▸ PROMPT:
Copy each record exactly and skip its pictures.

____________________

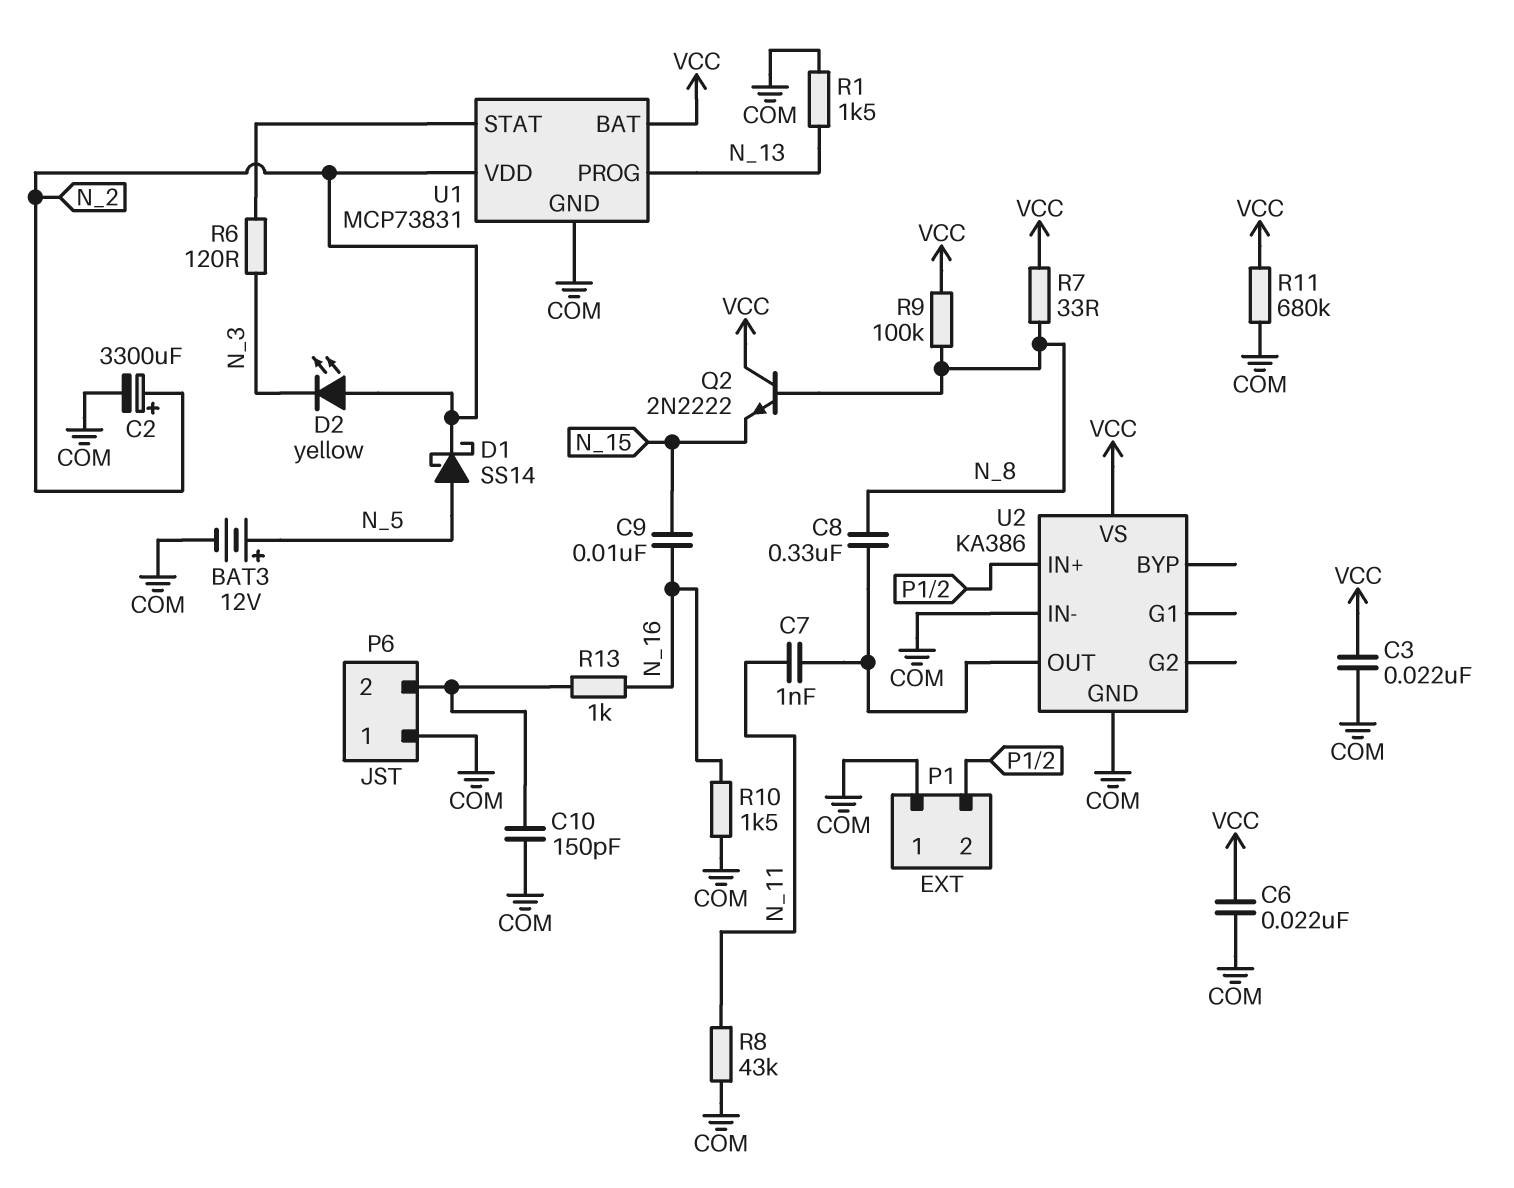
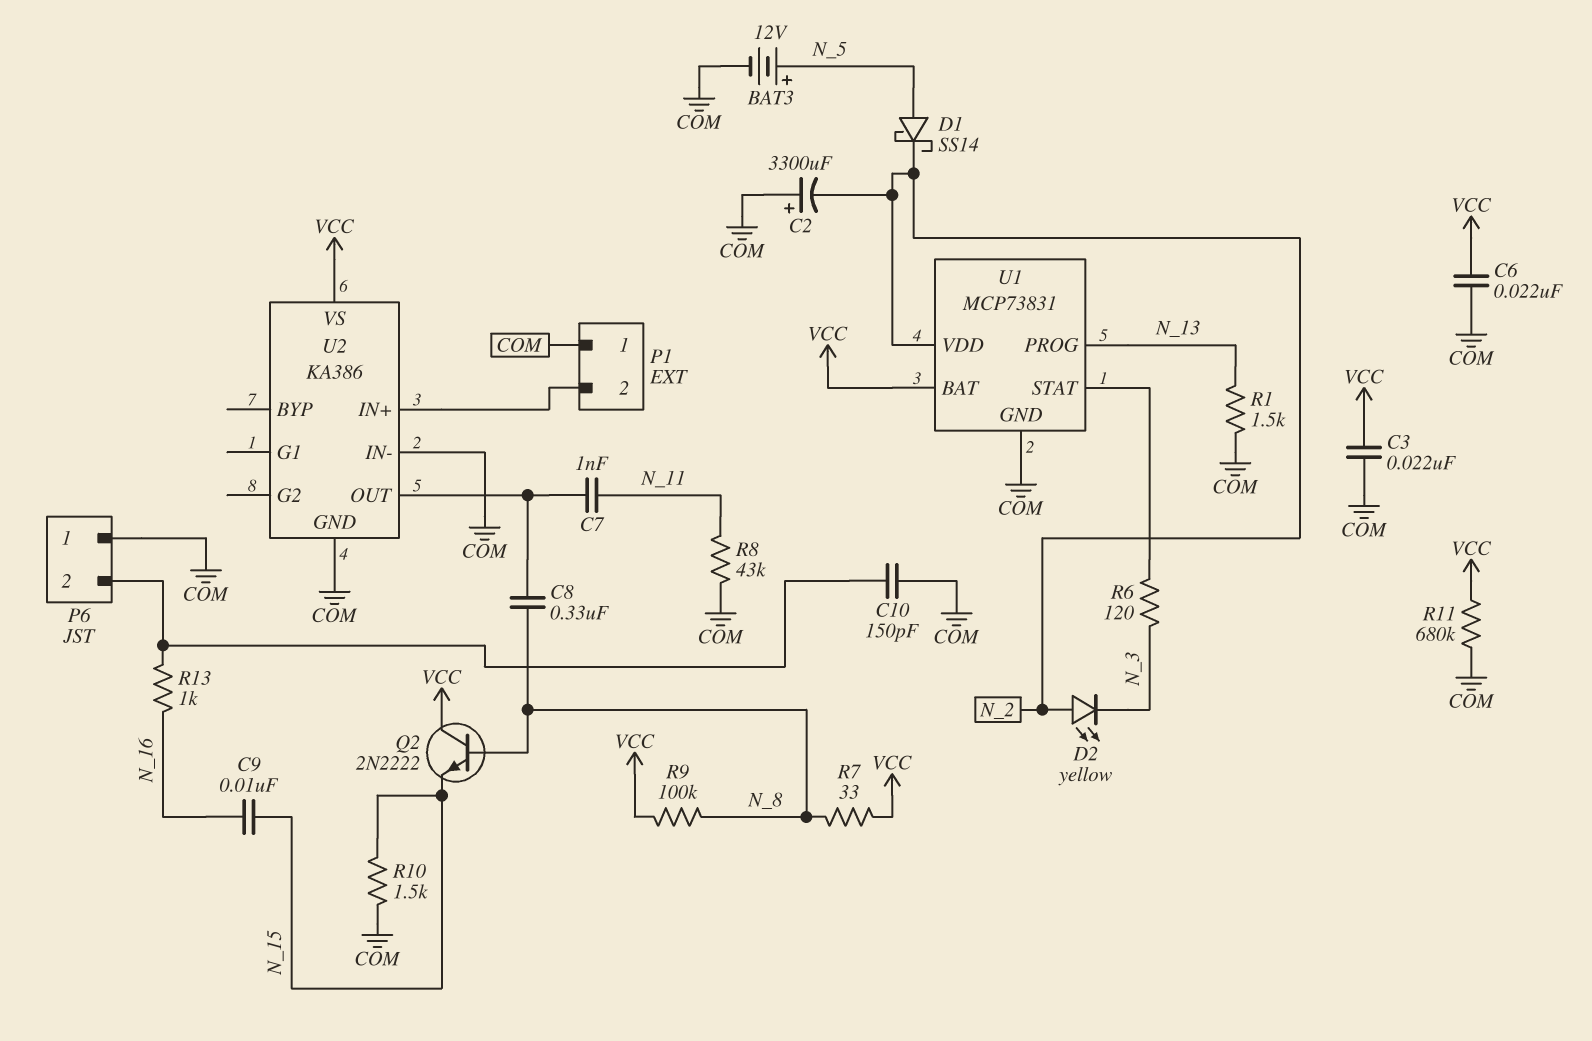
C2: 3300uF (plus N_2, minus COM) -> 3300uF (plus COM, minus N_2)
R10: 1.5k (COM, N_16) -> 1.5k (COM, N_15)

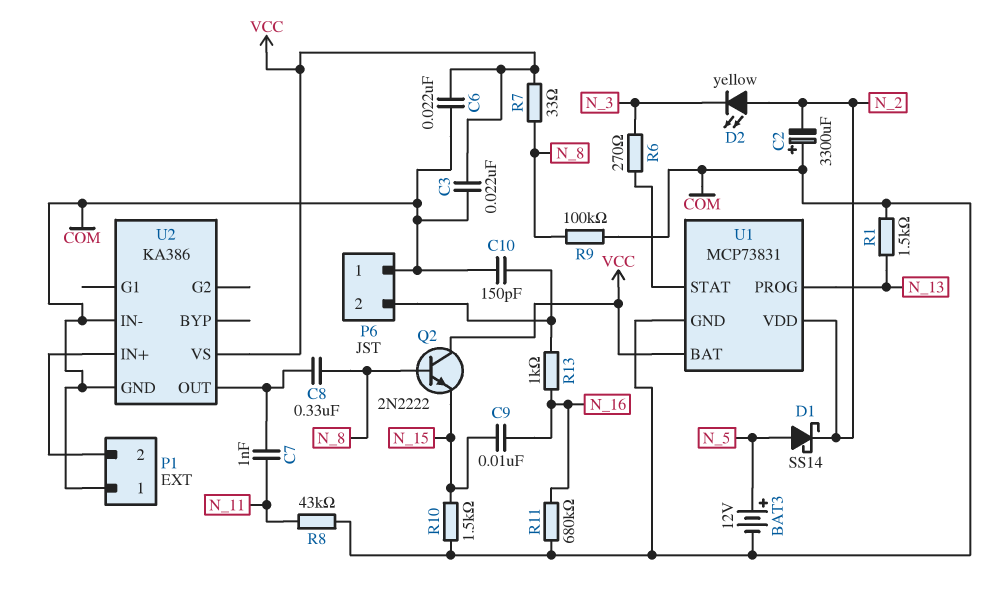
R6: 120 (N_3, U1/STAT) -> 270 (N_3, U1/STAT)
R9: 100k (N_8, VCC) -> 100k (COM, N_8)
R11: 680k (COM, VCC) -> 680k (COM, N_16)

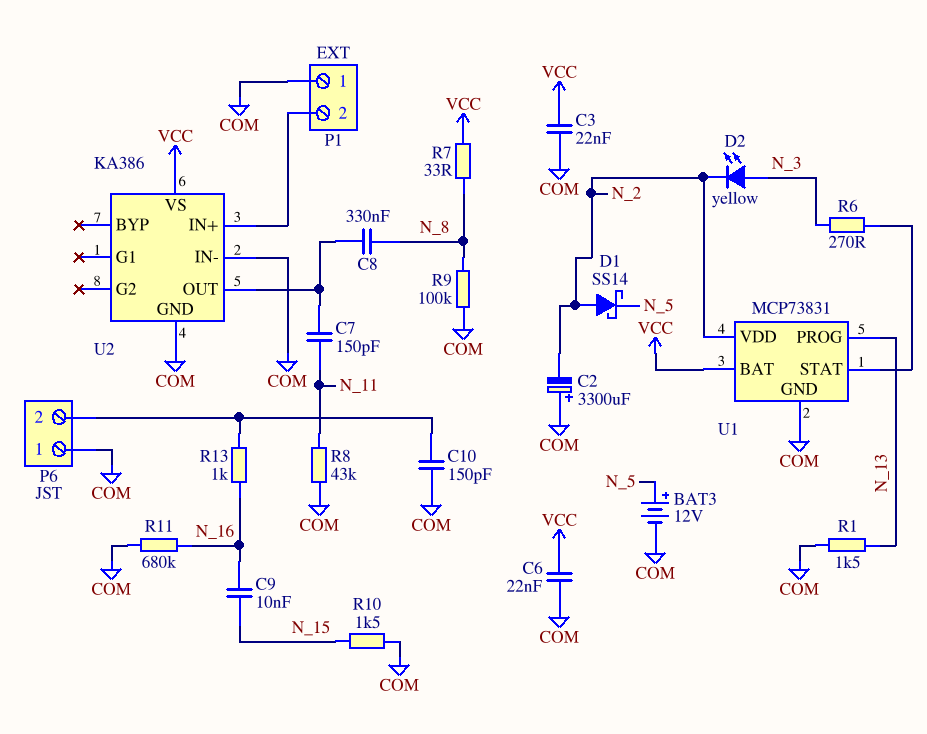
C7: 1nF (N_11, U2/OUT) -> 150pF (N_11, U2/OUT)
D1: schottky SS14 (A N_5, K N_2) -> schottky SS14 (A N_2, K N_5)
D2: LED yellow (A N_2, K N_3) -> LED yellow (A N_3, K N_2)
Q2: NPN 2N2222 (B N_8, C VCC, E N_15) -> none

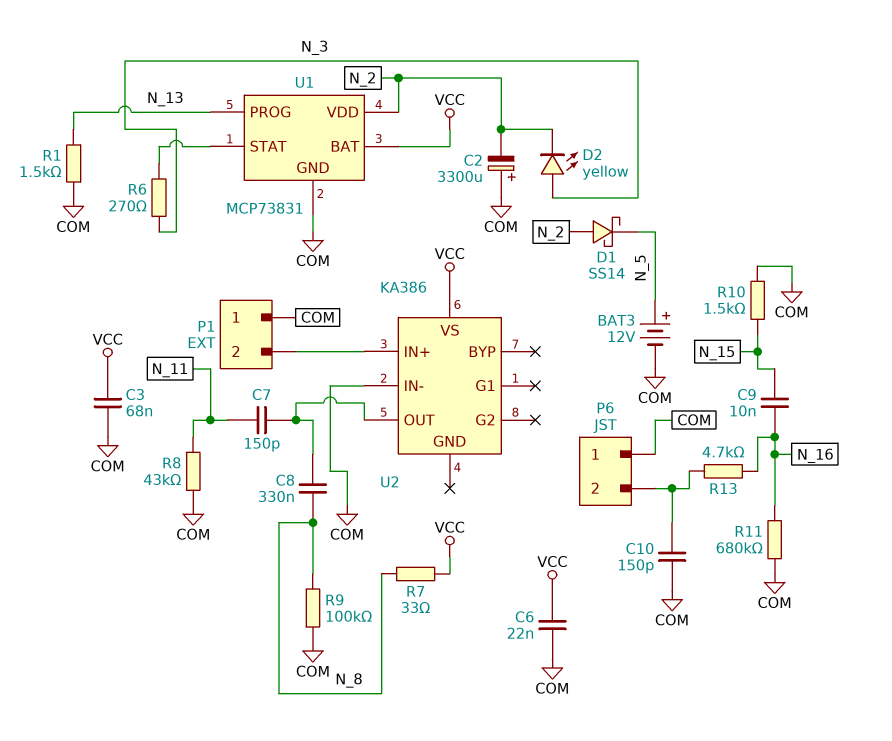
C3: 22nF (COM, VCC) -> 68nF (COM, VCC)
R13: 1k (N_16, P6/2) -> 4.7k (N_16, P6/2)
U2 pin GND: COM -> none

____________________

▸ EXERCISE SOLUTION:
C2: 3300uF (plus N_2, minus COM) -> 3300uF (plus COM, minus N_2)
R10: 1.5k (COM, N_16) -> 1.5k (COM, N_15)

R6: 120 (N_3, U1/STAT) -> 270 (N_3, U1/STAT)
R9: 100k (N_8, VCC) -> 100k (COM, N_8)
R11: 680k (COM, VCC) -> 680k (COM, N_16)

C7: 1nF (N_11, U2/OUT) -> 150pF (N_11, U2/OUT)
D1: schottky SS14 (A N_5, K N_2) -> schottky SS14 (A N_2, K N_5)
D2: LED yellow (A N_2, K N_3) -> LED yellow (A N_3, K N_2)
Q2: NPN 2N2222 (B N_8, C VCC, E N_15) -> none

C3: 22nF (COM, VCC) -> 68nF (COM, VCC)
R13: 1k (N_16, P6/2) -> 4.7k (N_16, P6/2)
U2 pin GND: COM -> none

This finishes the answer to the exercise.